— Work task —
In the listing that follows, the range to quote begins at the line that has "camera: 120 degrees right, 10 degrees down" and ends after the line that has "(205, 188) = (465, 207): none -> pink plane"; quote it verbatim and add nothing.

— Supplied data —
* * * *
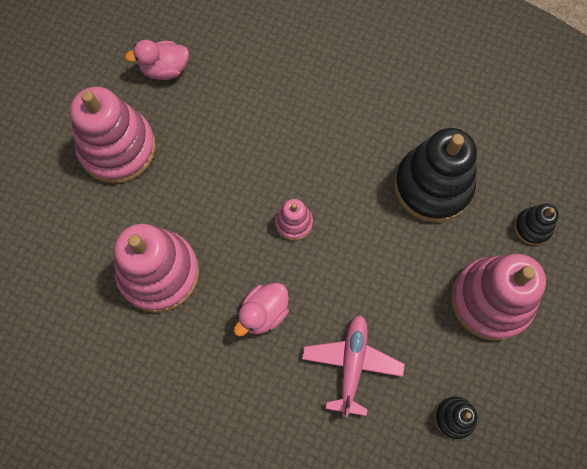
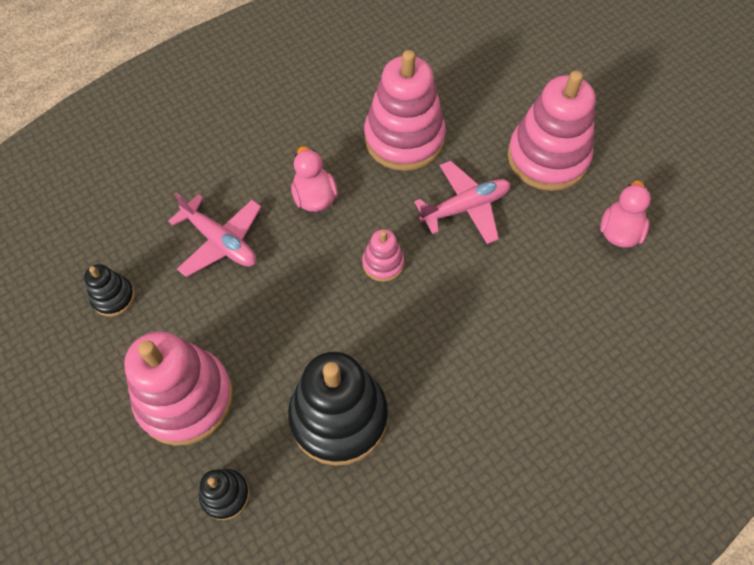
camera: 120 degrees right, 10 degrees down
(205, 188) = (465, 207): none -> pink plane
* * * *
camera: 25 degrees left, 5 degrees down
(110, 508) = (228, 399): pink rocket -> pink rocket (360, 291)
* * * *
— Answer to the problem —
camera: 120 degrees right, 10 degrees down
(205, 188) = (465, 207): none -> pink plane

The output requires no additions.